DIRECTIONS FOR THIS TASK: Please write out exactly, and only, the lines from the first in the material below to the line containing "window: (1458, 1234) -> (271, 915), moved", both included.
** PROVIDED MATERIAL follows **
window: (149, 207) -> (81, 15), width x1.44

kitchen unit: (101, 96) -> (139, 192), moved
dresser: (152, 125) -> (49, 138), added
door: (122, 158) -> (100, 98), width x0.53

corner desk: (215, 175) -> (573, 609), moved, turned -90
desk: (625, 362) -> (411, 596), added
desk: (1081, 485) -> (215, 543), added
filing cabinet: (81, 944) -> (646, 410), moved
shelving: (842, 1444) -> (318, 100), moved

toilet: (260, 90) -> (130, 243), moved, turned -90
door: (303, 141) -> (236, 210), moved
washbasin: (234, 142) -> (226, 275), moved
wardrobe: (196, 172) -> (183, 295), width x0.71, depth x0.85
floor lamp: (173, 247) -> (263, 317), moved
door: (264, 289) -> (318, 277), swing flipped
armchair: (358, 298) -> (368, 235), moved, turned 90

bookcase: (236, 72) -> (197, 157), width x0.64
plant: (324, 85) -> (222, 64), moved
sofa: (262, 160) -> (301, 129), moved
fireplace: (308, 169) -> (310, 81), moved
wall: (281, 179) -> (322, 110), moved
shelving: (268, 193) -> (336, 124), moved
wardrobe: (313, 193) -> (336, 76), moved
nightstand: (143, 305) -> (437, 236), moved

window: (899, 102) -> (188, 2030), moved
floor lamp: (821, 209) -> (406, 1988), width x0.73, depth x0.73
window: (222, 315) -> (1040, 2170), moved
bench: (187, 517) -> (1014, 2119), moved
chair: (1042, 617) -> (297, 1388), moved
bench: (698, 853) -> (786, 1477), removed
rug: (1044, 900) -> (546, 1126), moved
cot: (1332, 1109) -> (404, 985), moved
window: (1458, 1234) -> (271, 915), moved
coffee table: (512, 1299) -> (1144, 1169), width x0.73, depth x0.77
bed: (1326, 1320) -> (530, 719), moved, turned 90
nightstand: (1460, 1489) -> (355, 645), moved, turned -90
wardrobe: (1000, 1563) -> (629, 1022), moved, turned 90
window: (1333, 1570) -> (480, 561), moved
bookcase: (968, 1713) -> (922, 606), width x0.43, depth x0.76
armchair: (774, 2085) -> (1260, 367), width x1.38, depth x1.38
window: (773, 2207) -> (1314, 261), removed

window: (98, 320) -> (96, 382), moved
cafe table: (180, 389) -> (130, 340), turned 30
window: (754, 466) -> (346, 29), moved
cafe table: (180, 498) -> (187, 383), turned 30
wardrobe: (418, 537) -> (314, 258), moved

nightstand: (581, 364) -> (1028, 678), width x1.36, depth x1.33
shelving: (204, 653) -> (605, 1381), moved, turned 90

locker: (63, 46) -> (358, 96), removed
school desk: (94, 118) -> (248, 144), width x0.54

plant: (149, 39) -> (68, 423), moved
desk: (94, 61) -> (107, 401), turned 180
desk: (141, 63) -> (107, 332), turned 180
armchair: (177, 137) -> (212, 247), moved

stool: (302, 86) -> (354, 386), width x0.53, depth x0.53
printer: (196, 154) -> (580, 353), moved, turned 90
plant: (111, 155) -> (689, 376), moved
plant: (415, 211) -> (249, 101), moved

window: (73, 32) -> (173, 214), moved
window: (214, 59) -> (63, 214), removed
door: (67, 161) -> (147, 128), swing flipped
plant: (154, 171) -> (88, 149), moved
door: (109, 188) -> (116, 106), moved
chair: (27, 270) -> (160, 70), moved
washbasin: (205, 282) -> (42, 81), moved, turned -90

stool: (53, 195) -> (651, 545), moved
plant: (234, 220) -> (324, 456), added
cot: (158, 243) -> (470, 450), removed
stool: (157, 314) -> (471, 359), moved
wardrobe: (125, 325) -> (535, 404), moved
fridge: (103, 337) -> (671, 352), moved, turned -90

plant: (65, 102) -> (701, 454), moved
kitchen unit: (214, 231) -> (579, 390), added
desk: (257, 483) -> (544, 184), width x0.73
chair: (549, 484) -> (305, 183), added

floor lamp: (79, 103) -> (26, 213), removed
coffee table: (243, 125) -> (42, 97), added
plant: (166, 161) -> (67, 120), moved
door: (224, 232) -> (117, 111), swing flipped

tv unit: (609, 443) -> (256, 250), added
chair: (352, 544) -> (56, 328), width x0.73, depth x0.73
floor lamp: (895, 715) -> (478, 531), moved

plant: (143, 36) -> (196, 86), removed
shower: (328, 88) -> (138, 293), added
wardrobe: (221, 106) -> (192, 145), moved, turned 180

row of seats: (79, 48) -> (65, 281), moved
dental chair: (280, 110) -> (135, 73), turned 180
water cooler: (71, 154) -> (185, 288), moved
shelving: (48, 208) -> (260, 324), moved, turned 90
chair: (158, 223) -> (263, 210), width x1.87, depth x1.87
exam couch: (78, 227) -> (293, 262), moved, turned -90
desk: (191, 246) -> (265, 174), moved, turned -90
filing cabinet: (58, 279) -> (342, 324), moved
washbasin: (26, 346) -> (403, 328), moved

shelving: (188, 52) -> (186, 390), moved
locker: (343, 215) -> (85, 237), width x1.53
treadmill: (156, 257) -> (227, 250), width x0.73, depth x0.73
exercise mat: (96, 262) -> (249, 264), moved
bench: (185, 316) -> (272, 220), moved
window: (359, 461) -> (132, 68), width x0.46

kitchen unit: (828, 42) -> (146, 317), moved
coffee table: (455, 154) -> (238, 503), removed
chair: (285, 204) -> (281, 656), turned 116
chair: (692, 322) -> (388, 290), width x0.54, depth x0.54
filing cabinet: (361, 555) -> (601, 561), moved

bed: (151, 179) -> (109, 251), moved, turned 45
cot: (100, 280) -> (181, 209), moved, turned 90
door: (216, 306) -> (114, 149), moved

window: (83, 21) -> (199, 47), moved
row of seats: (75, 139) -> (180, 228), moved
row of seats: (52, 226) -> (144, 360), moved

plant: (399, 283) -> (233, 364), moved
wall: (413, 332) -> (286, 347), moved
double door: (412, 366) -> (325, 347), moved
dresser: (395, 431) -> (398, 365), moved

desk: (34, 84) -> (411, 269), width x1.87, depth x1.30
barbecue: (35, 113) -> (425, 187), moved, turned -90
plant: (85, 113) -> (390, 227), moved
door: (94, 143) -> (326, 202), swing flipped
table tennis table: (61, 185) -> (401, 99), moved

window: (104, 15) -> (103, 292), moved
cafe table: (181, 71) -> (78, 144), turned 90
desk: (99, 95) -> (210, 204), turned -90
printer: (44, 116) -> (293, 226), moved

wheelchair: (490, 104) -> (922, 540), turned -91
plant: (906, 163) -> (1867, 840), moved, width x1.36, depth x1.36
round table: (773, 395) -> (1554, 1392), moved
** End of PROVIDED MATERIAL **
REPLY:
window: (149, 207) -> (81, 15), width x1.44

kitchen unit: (101, 96) -> (139, 192), moved
dresser: (152, 125) -> (49, 138), added
door: (122, 158) -> (100, 98), width x0.53

corner desk: (215, 175) -> (573, 609), moved, turned -90
desk: (625, 362) -> (411, 596), added
desk: (1081, 485) -> (215, 543), added
filing cabinet: (81, 944) -> (646, 410), moved
shelving: (842, 1444) -> (318, 100), moved

toilet: (260, 90) -> (130, 243), moved, turned -90
door: (303, 141) -> (236, 210), moved
washbasin: (234, 142) -> (226, 275), moved
wardrobe: (196, 172) -> (183, 295), width x0.71, depth x0.85
floor lamp: (173, 247) -> (263, 317), moved
door: (264, 289) -> (318, 277), swing flipped
armchair: (358, 298) -> (368, 235), moved, turned 90

bookcase: (236, 72) -> (197, 157), width x0.64
plant: (324, 85) -> (222, 64), moved
sofa: (262, 160) -> (301, 129), moved
fireplace: (308, 169) -> (310, 81), moved
wall: (281, 179) -> (322, 110), moved
shelving: (268, 193) -> (336, 124), moved
wardrobe: (313, 193) -> (336, 76), moved
nightstand: (143, 305) -> (437, 236), moved

window: (899, 102) -> (188, 2030), moved
floor lamp: (821, 209) -> (406, 1988), width x0.73, depth x0.73
window: (222, 315) -> (1040, 2170), moved
bench: (187, 517) -> (1014, 2119), moved
chair: (1042, 617) -> (297, 1388), moved
bench: (698, 853) -> (786, 1477), removed
rug: (1044, 900) -> (546, 1126), moved
cot: (1332, 1109) -> (404, 985), moved
window: (1458, 1234) -> (271, 915), moved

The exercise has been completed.